## TASK DESCRIPTION:
Please repeat every line below exactly, from the first to the last.

## RECORDS FOR THIS TASK:
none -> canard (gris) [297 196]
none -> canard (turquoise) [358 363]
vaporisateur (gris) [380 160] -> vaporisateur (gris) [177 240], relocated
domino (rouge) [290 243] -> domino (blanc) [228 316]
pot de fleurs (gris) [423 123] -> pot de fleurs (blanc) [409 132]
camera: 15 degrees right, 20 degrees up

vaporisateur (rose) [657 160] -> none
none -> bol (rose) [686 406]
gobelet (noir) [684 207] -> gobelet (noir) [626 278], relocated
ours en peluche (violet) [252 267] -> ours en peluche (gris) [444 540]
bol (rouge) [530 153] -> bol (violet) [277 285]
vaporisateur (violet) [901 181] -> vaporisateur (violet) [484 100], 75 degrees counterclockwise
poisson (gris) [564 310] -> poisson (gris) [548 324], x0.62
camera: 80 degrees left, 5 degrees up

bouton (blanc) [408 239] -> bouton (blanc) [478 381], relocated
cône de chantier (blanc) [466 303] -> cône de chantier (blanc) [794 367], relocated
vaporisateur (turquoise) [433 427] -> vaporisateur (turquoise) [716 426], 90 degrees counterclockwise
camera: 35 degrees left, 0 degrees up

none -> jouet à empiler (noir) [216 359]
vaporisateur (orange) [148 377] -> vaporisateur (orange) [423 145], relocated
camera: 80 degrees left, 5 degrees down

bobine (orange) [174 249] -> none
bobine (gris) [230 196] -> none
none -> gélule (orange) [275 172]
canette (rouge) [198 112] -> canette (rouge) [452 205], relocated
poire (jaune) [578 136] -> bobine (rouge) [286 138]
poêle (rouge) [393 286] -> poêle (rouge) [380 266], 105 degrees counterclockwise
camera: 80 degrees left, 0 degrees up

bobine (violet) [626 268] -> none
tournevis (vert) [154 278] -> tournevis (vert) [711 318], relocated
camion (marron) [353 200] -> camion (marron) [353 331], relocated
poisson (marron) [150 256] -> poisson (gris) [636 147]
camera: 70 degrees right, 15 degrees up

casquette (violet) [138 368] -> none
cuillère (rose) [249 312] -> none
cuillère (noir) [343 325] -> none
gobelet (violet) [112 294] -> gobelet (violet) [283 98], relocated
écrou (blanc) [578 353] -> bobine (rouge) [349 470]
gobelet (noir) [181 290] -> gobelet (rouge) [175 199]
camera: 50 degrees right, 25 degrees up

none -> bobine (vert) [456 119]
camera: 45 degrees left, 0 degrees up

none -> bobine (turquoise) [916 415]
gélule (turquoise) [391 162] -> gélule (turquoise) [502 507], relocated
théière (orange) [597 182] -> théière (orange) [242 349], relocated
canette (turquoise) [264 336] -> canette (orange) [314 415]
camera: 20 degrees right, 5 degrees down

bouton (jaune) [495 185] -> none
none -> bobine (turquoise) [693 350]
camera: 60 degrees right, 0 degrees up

## OUTPUT FOR THIS TASK:
none -> canard (gris) [297 196]
none -> canard (turquoise) [358 363]
vaporisateur (gris) [380 160] -> vaporisateur (gris) [177 240], relocated
domino (rouge) [290 243] -> domino (blanc) [228 316]
pot de fleurs (gris) [423 123] -> pot de fleurs (blanc) [409 132]
camera: 15 degrees right, 20 degrees up

vaporisateur (rose) [657 160] -> none
none -> bol (rose) [686 406]
gobelet (noir) [684 207] -> gobelet (noir) [626 278], relocated
ours en peluche (violet) [252 267] -> ours en peluche (gris) [444 540]
bol (rouge) [530 153] -> bol (violet) [277 285]
vaporisateur (violet) [901 181] -> vaporisateur (violet) [484 100], 75 degrees counterclockwise
poisson (gris) [564 310] -> poisson (gris) [548 324], x0.62
camera: 80 degrees left, 5 degrees up

bouton (blanc) [408 239] -> bouton (blanc) [478 381], relocated
cône de chantier (blanc) [466 303] -> cône de chantier (blanc) [794 367], relocated
vaporisateur (turquoise) [433 427] -> vaporisateur (turquoise) [716 426], 90 degrees counterclockwise
camera: 35 degrees left, 0 degrees up

none -> jouet à empiler (noir) [216 359]
vaporisateur (orange) [148 377] -> vaporisateur (orange) [423 145], relocated
camera: 80 degrees left, 5 degrees down

bobine (orange) [174 249] -> none
bobine (gris) [230 196] -> none
none -> gélule (orange) [275 172]
canette (rouge) [198 112] -> canette (rouge) [452 205], relocated
poire (jaune) [578 136] -> bobine (rouge) [286 138]
poêle (rouge) [393 286] -> poêle (rouge) [380 266], 105 degrees counterclockwise
camera: 80 degrees left, 0 degrees up

bobine (violet) [626 268] -> none
tournevis (vert) [154 278] -> tournevis (vert) [711 318], relocated
camion (marron) [353 200] -> camion (marron) [353 331], relocated
poisson (marron) [150 256] -> poisson (gris) [636 147]
camera: 70 degrees right, 15 degrees up

casquette (violet) [138 368] -> none
cuillère (rose) [249 312] -> none
cuillère (noir) [343 325] -> none
gobelet (violet) [112 294] -> gobelet (violet) [283 98], relocated
écrou (blanc) [578 353] -> bobine (rouge) [349 470]
gobelet (noir) [181 290] -> gobelet (rouge) [175 199]
camera: 50 degrees right, 25 degrees up

none -> bobine (vert) [456 119]
camera: 45 degrees left, 0 degrees up

none -> bobine (turquoise) [916 415]
gélule (turquoise) [391 162] -> gélule (turquoise) [502 507], relocated
théière (orange) [597 182] -> théière (orange) [242 349], relocated
canette (turquoise) [264 336] -> canette (orange) [314 415]
camera: 20 degrees right, 5 degrees down

bouton (jaune) [495 185] -> none
none -> bobine (turquoise) [693 350]
camera: 60 degrees right, 0 degrees up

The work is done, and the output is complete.